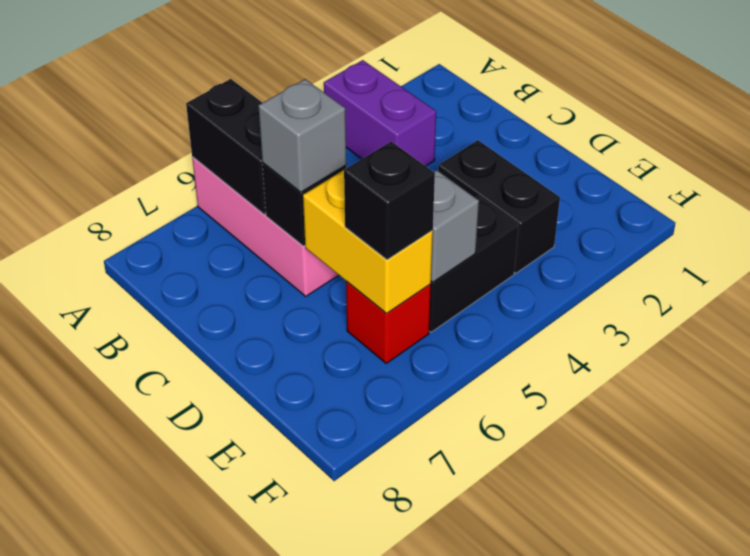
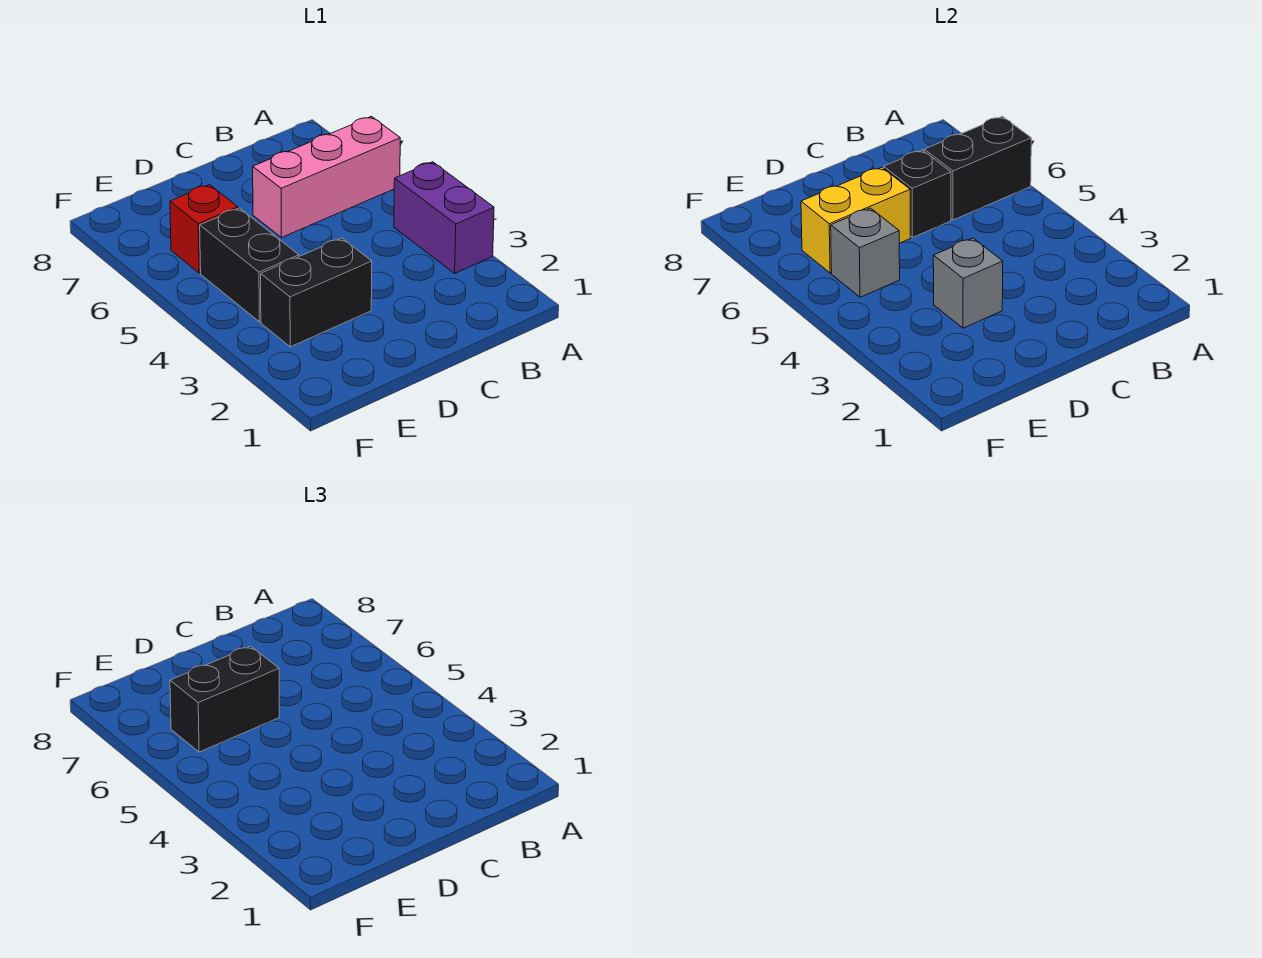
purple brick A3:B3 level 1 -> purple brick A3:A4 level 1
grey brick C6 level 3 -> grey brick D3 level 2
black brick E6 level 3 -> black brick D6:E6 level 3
══════════
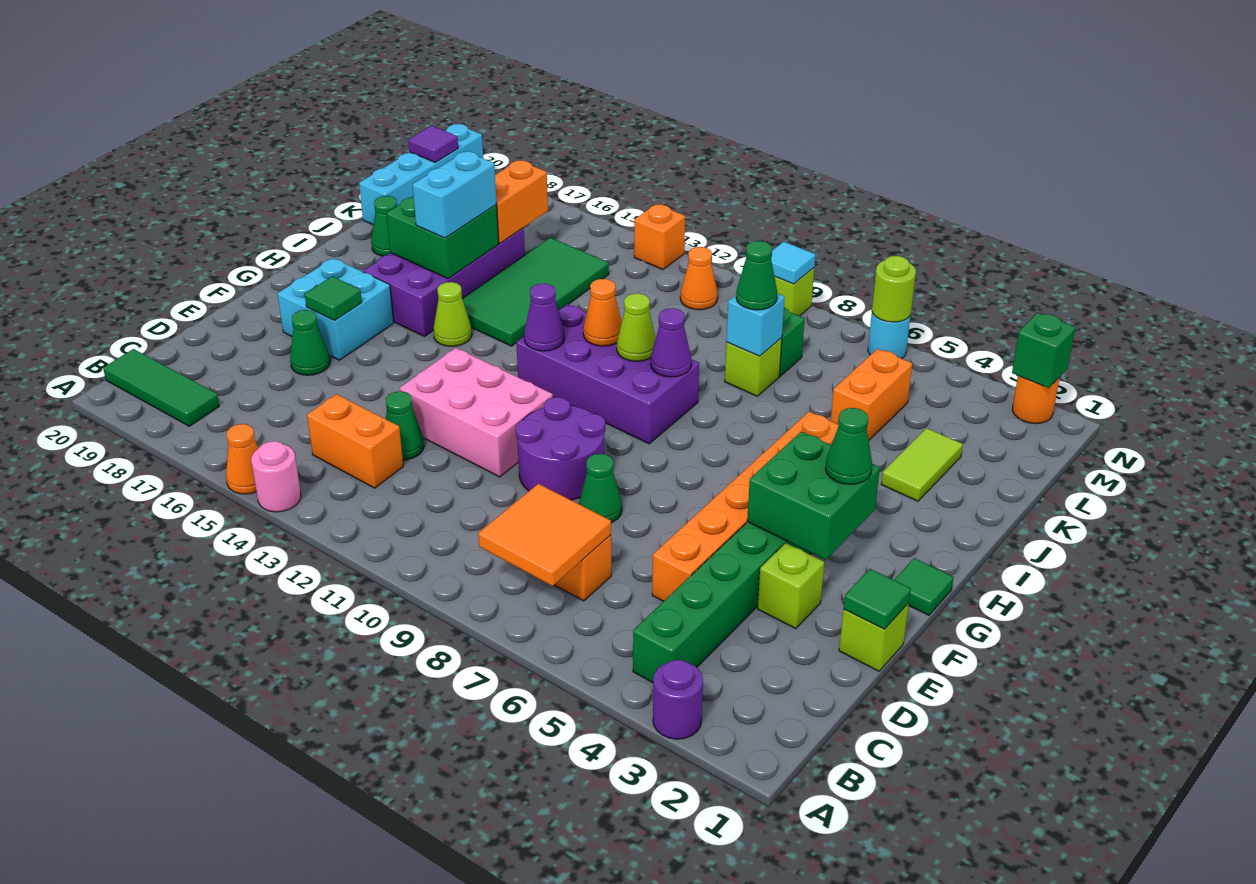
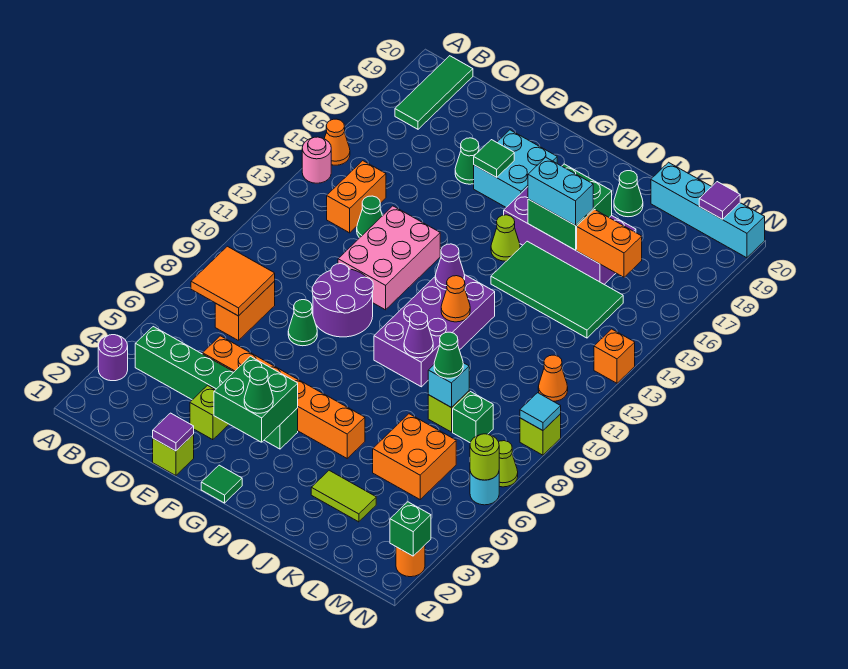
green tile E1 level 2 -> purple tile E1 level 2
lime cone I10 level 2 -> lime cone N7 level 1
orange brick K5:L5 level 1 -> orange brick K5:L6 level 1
══════════
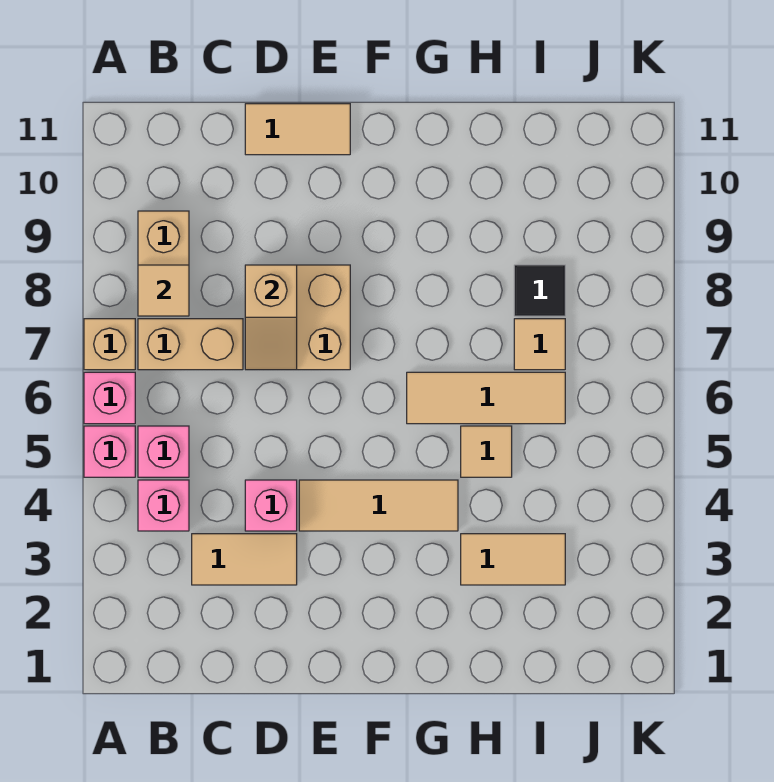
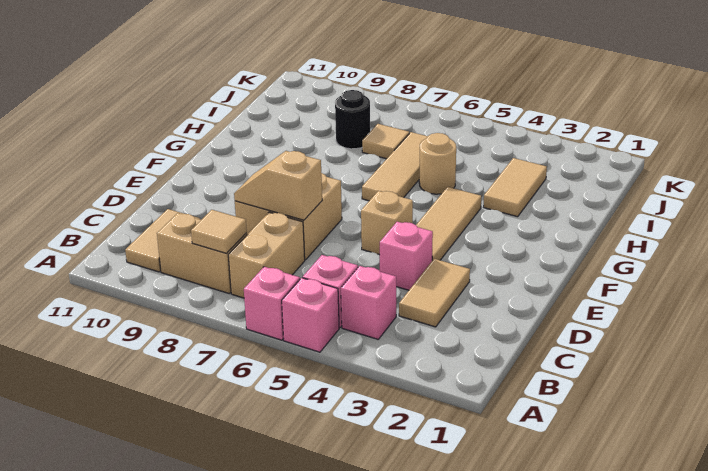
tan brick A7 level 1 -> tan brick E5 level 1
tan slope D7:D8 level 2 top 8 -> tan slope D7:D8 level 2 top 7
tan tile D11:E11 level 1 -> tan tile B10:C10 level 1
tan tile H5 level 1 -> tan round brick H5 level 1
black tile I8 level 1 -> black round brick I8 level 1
══════════
Brief:
The entries above hold a line with "tan tile H5" and a later line with "black tile I8". Write out exactly those lines and all lines between, nothing more.

Solution to this task:
tan tile H5 level 1 -> tan round brick H5 level 1
black tile I8 level 1 -> black round brick I8 level 1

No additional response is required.